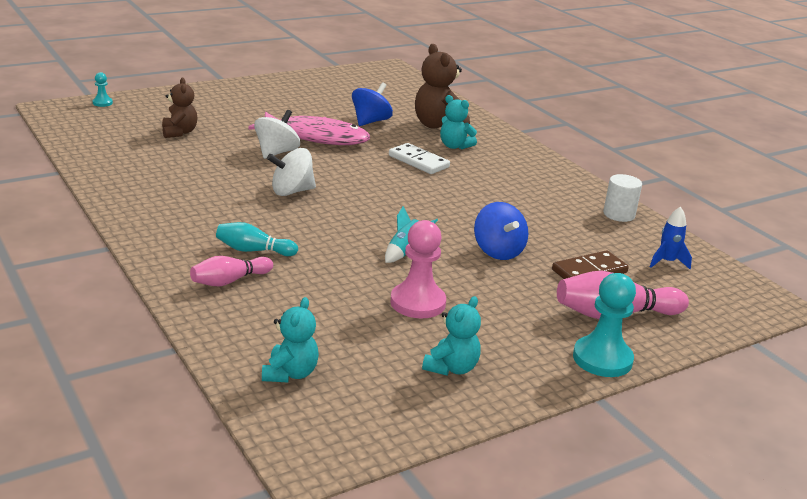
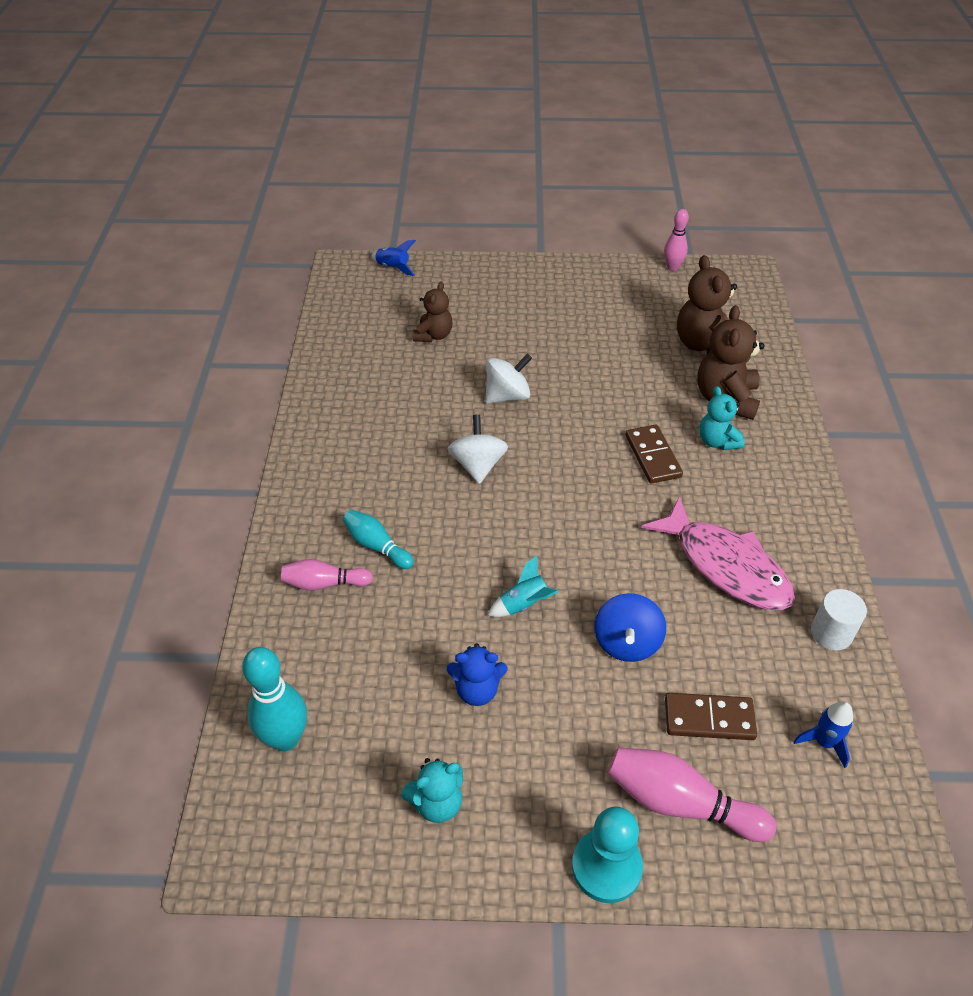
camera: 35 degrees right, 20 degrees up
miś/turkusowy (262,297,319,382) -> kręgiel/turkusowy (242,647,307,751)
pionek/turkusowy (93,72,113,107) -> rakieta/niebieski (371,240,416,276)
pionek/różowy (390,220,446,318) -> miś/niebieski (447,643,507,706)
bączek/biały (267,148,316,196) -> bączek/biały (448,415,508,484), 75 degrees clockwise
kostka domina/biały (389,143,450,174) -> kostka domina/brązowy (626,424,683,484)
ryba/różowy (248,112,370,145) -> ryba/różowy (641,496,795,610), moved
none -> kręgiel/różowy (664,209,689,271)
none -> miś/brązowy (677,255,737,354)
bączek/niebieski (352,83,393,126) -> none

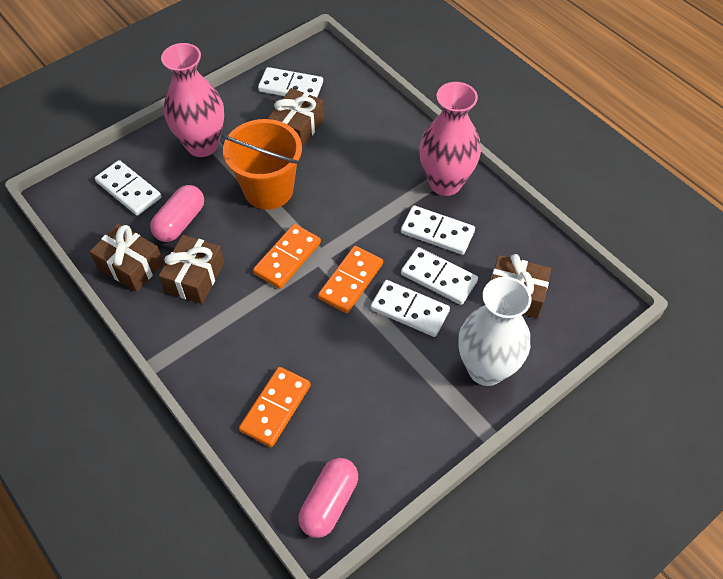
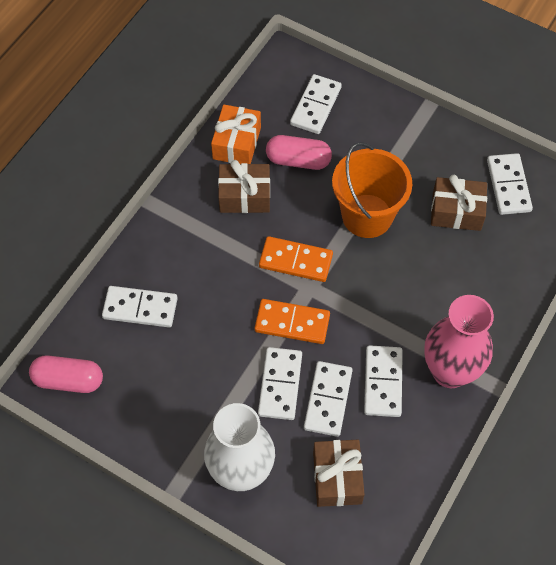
camera: 70 degrees right, 5 degrees up
kostka domina/pomarańczowy (239,367,311,447) -> kostka domina/biały (102,286,178,328)
prezent/brązowy (90,224,164,292) -> prezent/pomarańczowy (211,105,261,164)
wazon/różowy (161,43,224,157) -> none

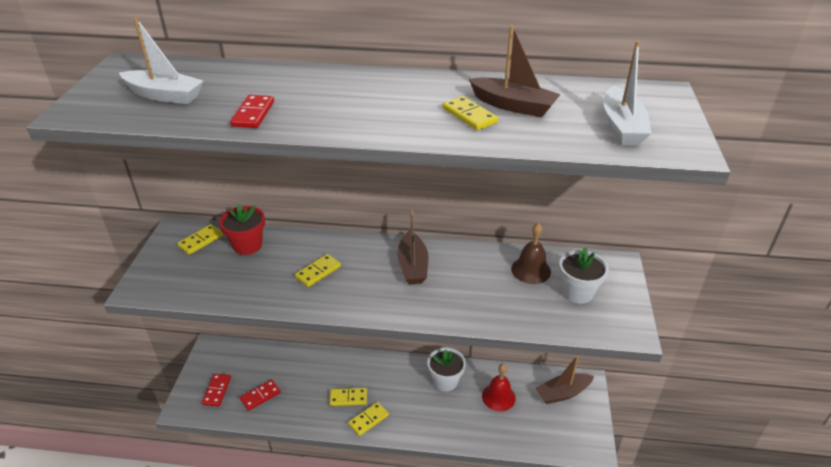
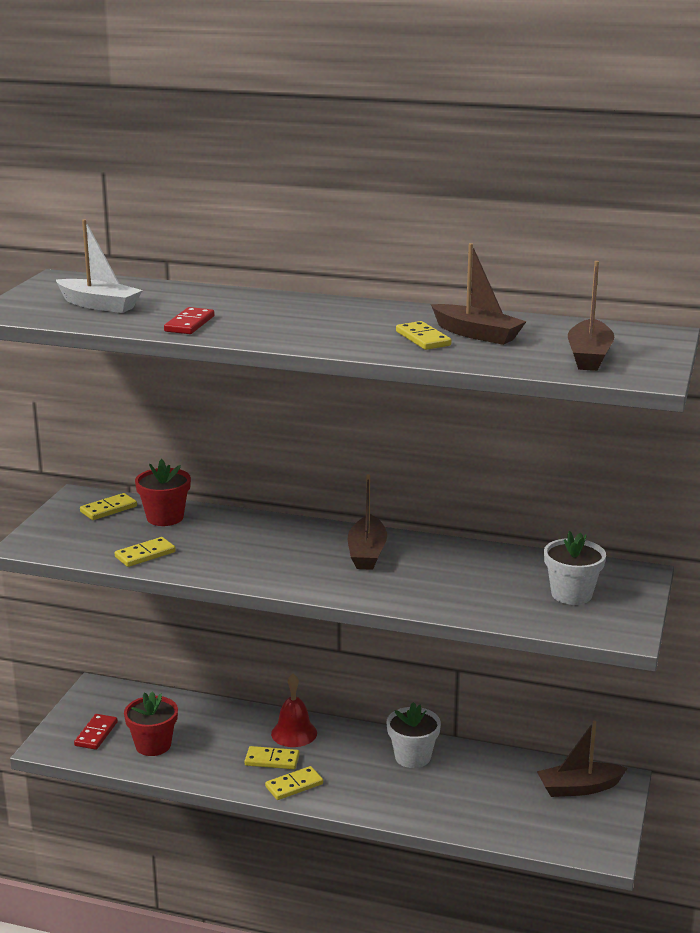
camera: 10 degrees right, 15 degrees down
kostka domina/żółty (295,254,341,287) -> kostka domina/żółty (115,537,176,567), moved
kostka domina/czerwony (240,379,281,411) -> doniczka/czerwony (124,691,178,756)
dzwonek/czerwony (482,364,516,411) -> dzwonek/czerwony (271,674,317,747), moved
łódka/biały (603,41,652,145) -> łódka/brązowy (568,261,614,371)
dzwonek/brązowy (511,223,551,284) -> none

━━━━

Pictures do not belong in the copy. Reproduce the rest of the data exactly.

## Output for this task
camera: 35 degrees right, 20 degrees up
miś/turkusowy (262,297,319,382) -> kręgiel/turkusowy (242,647,307,751)
pionek/turkusowy (93,72,113,107) -> rakieta/niebieski (371,240,416,276)
pionek/różowy (390,220,446,318) -> miś/niebieski (447,643,507,706)
bączek/biały (267,148,316,196) -> bączek/biały (448,415,508,484), 75 degrees clockwise
kostka domina/biały (389,143,450,174) -> kostka domina/brązowy (626,424,683,484)
ryba/różowy (248,112,370,145) -> ryba/różowy (641,496,795,610), moved
none -> kręgiel/różowy (664,209,689,271)
none -> miś/brązowy (677,255,737,354)
bączek/niebieski (352,83,393,126) -> none

camera: 70 degrees right, 5 degrees up
kostka domina/pomarańczowy (239,367,311,447) -> kostka domina/biały (102,286,178,328)
prezent/brązowy (90,224,164,292) -> prezent/pomarańczowy (211,105,261,164)
wazon/różowy (161,43,224,157) -> none

camera: 10 degrees right, 15 degrees down
kostka domina/żółty (295,254,341,287) -> kostka domina/żółty (115,537,176,567), moved
kostka domina/czerwony (240,379,281,411) -> doniczka/czerwony (124,691,178,756)
dzwonek/czerwony (482,364,516,411) -> dzwonek/czerwony (271,674,317,747), moved
łódka/biały (603,41,652,145) -> łódka/brązowy (568,261,614,371)
dzwonek/brązowy (511,223,551,284) -> none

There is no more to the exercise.